» **Supplied data**
* * * * * * *

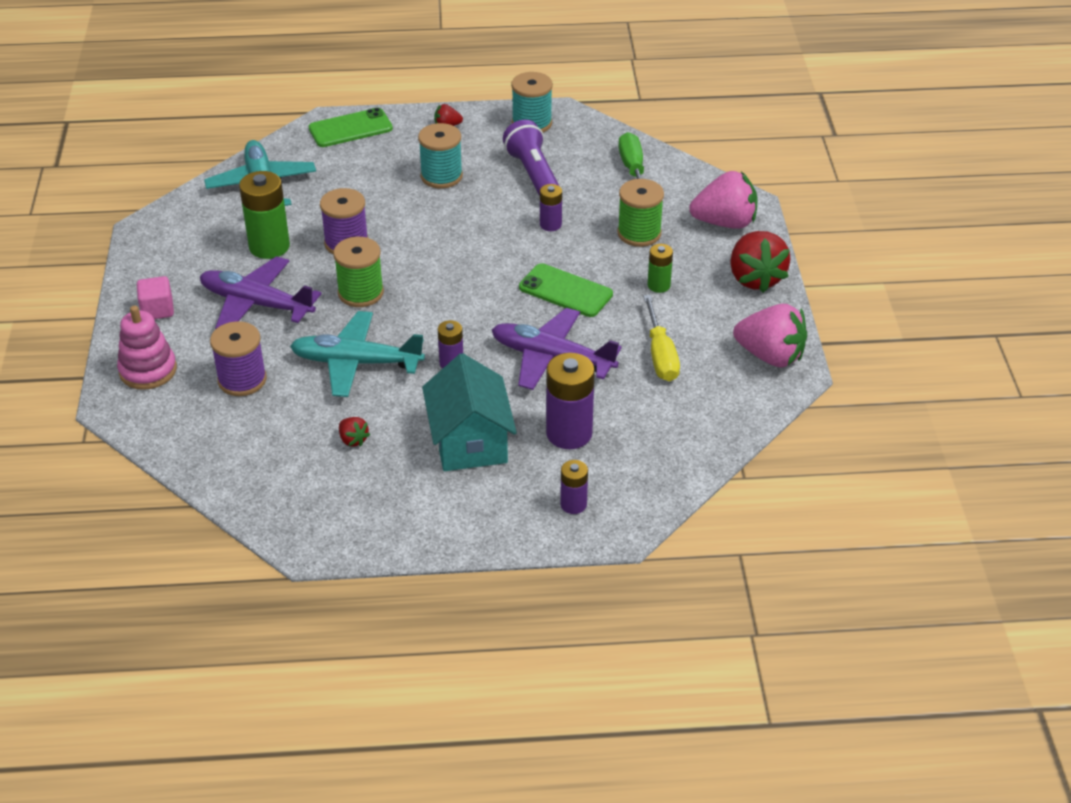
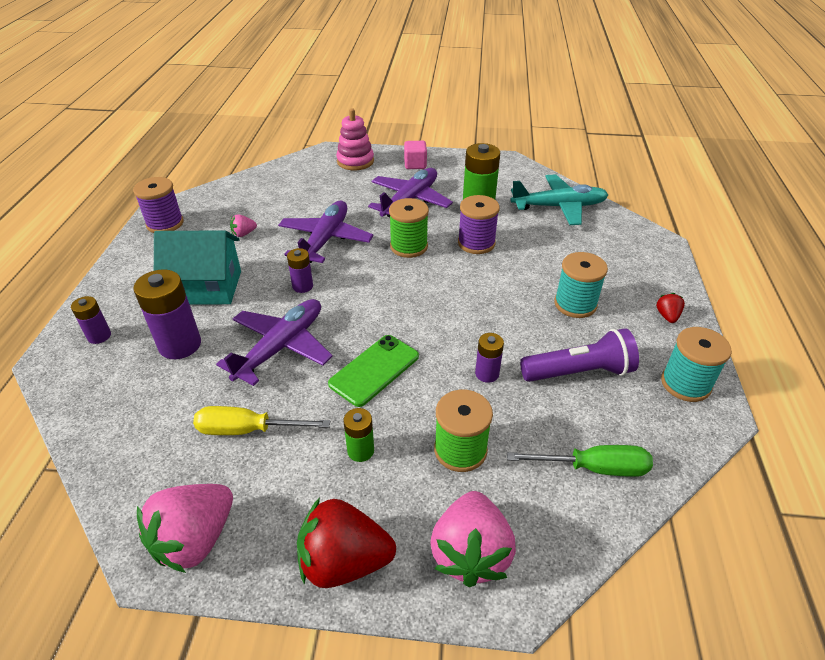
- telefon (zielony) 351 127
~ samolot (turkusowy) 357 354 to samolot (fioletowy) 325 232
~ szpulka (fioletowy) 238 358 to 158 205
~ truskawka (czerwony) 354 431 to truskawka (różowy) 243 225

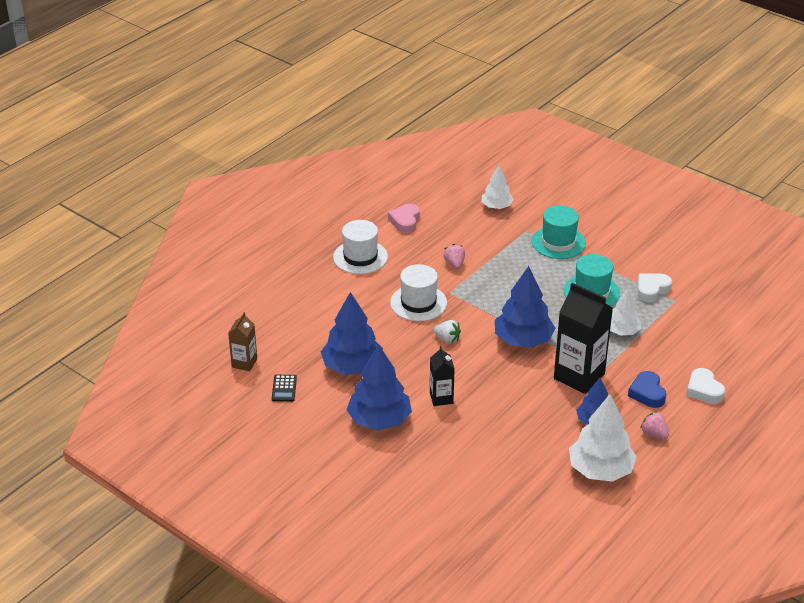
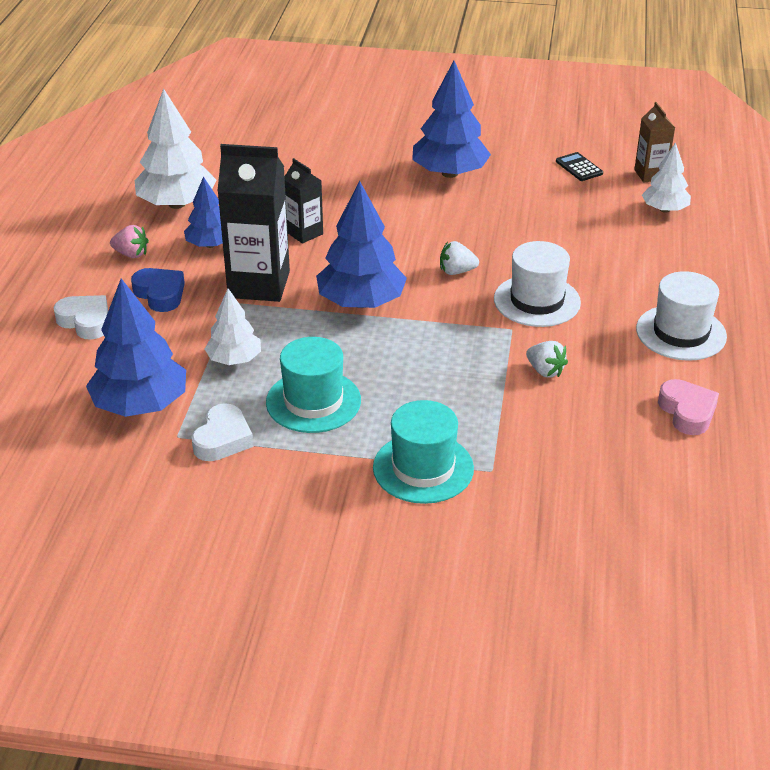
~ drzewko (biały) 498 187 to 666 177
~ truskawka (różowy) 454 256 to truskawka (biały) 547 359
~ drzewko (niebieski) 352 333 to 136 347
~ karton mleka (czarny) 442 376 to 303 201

* * * * * * *

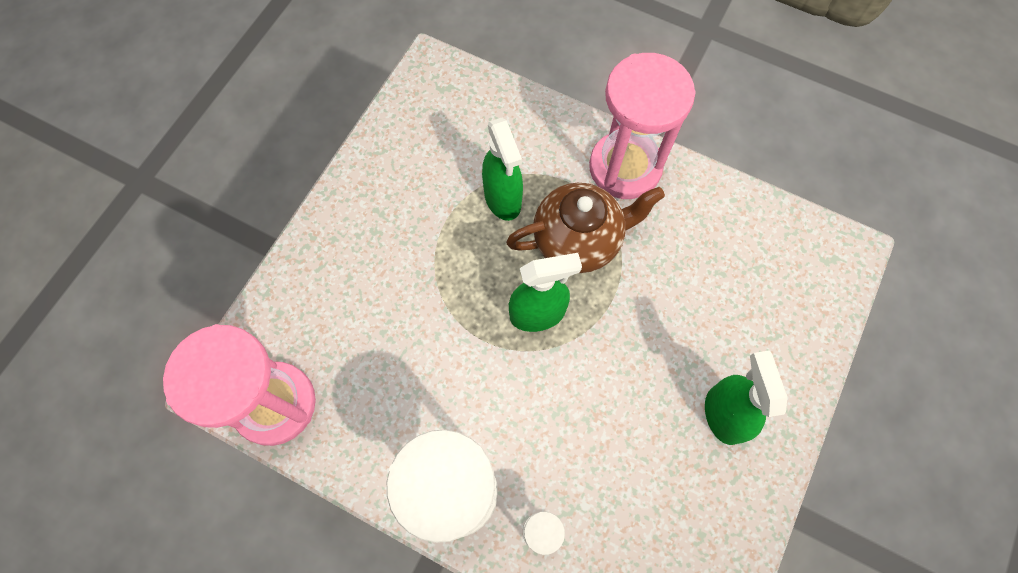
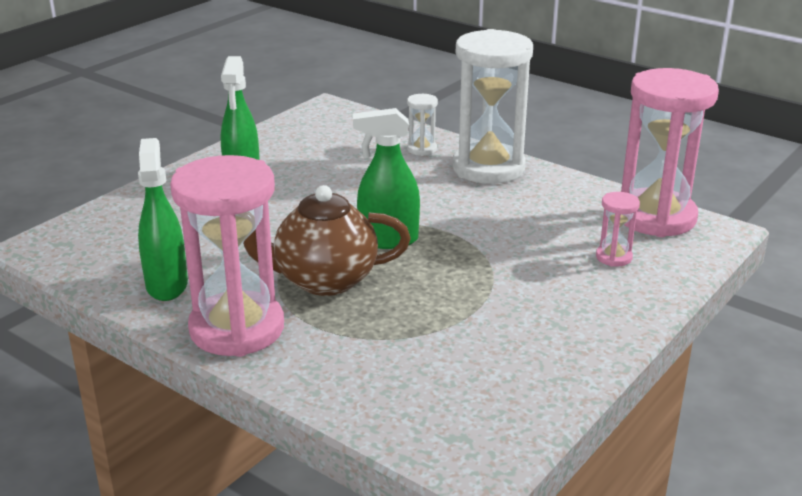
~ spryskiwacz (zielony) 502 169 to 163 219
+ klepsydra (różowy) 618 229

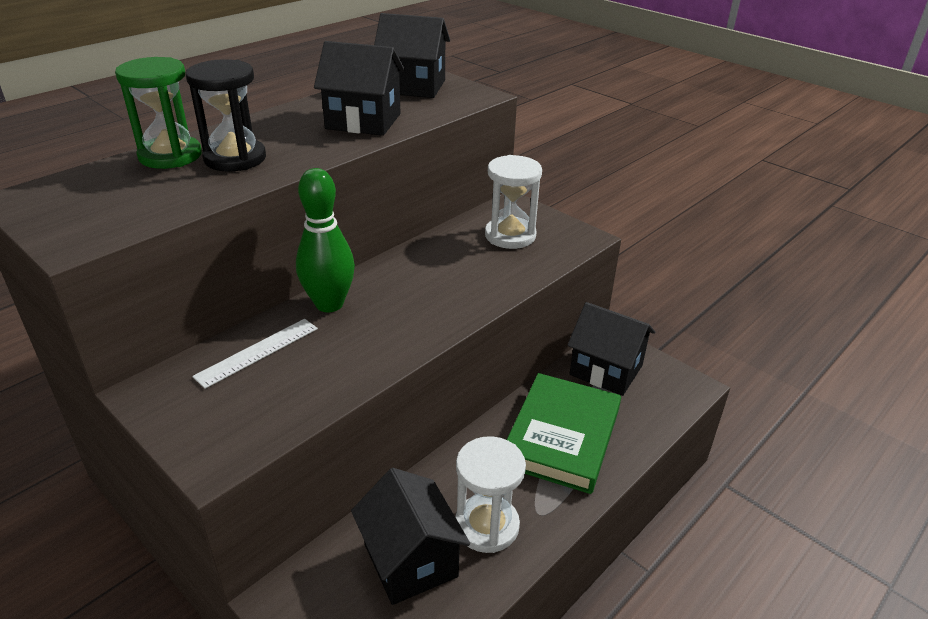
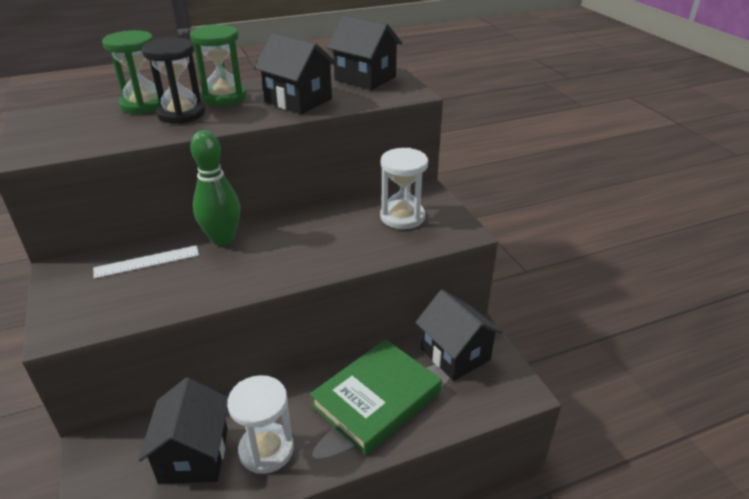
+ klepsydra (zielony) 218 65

* * * * * * *

» **Exercise objective**
Your answer should be a single number: the count of lines in the listing that hold "zielony".

» **Task output**
3